Goal of the exercise: In the entries below, how many lines contain "none"? Answer with the number and nothing else.

Entries shown:
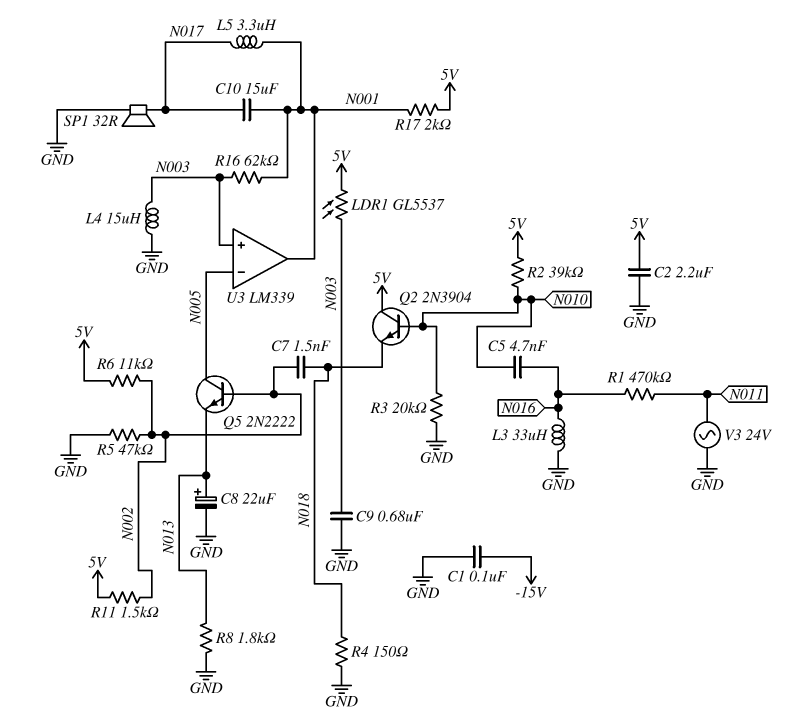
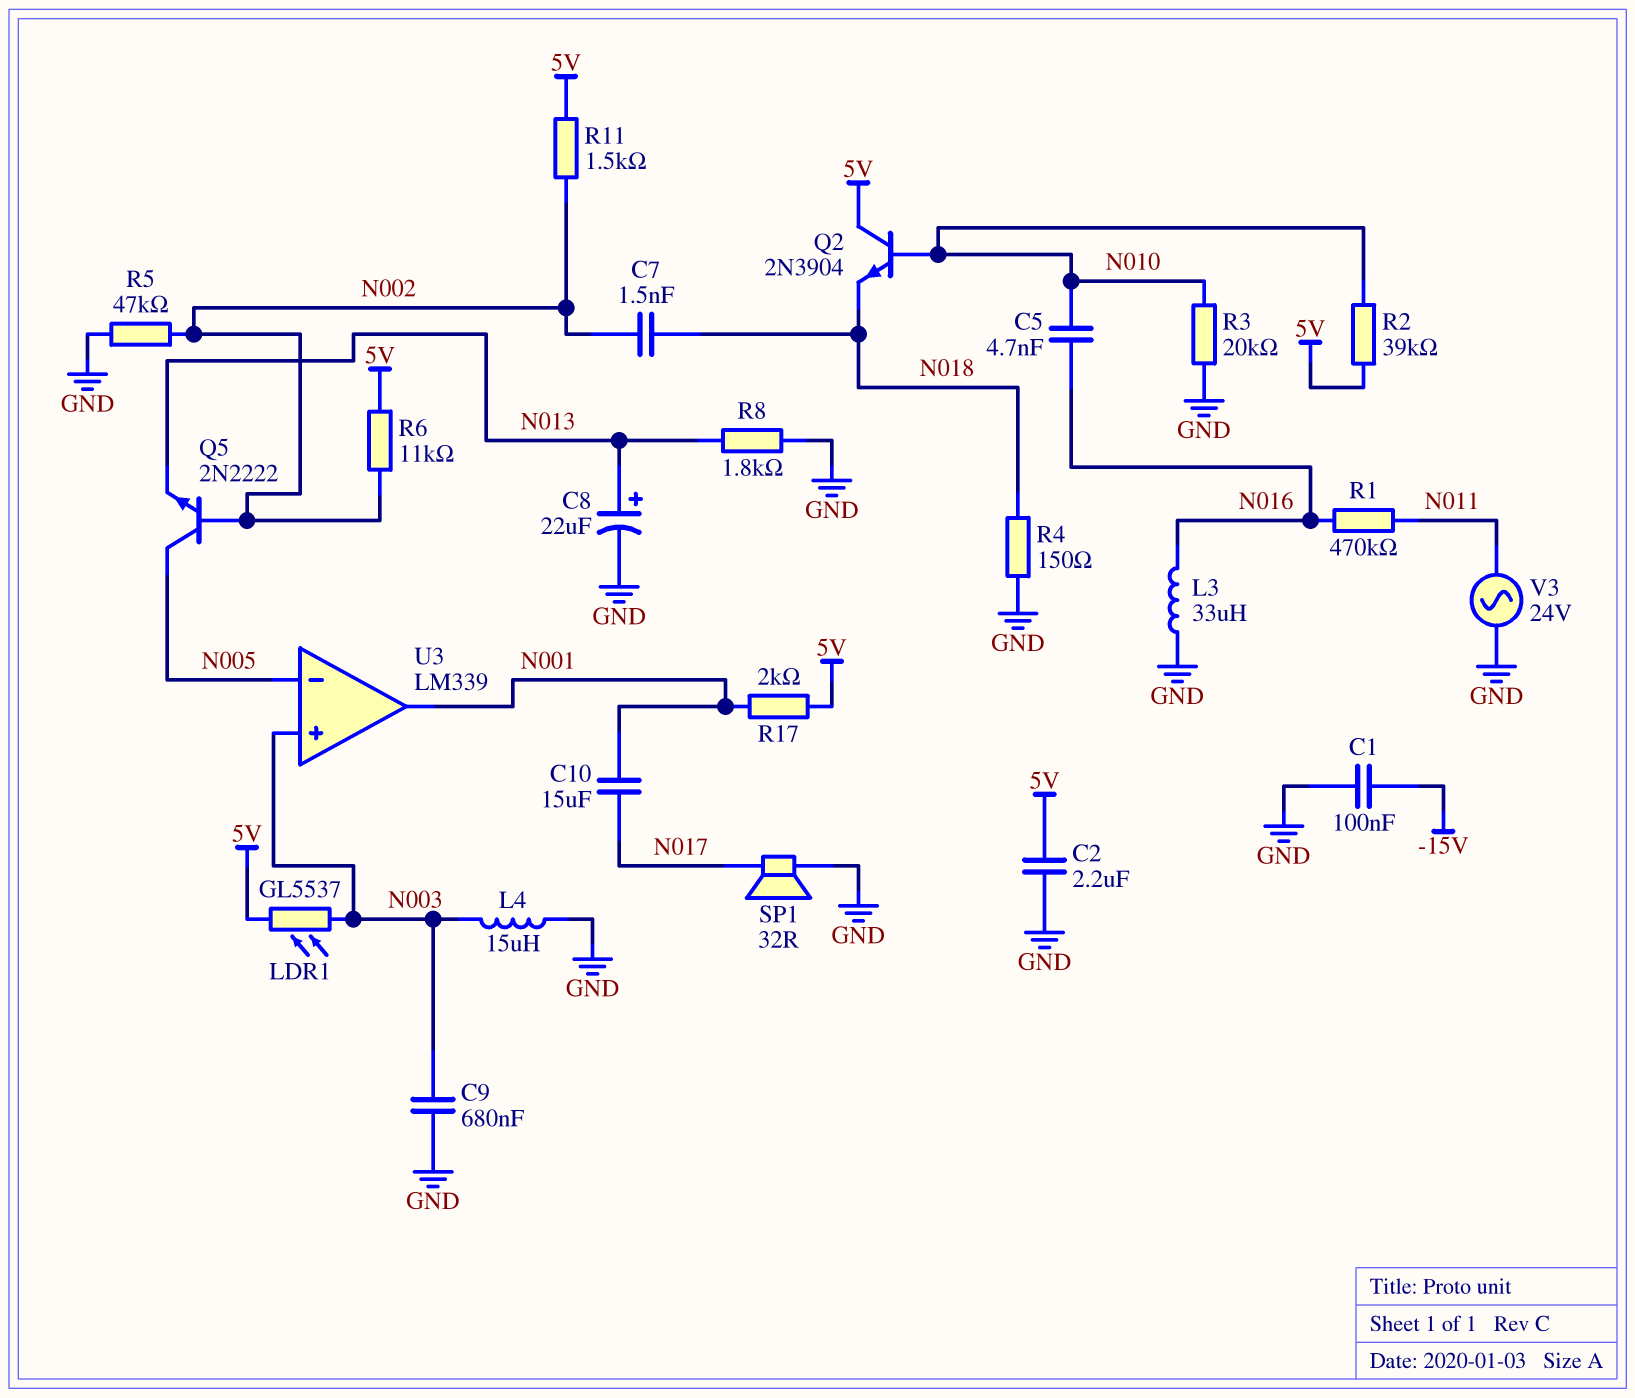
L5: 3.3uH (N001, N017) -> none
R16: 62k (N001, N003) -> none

---

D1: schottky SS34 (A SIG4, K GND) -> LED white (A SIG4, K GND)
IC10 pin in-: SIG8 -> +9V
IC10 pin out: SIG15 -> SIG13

Answer space: 2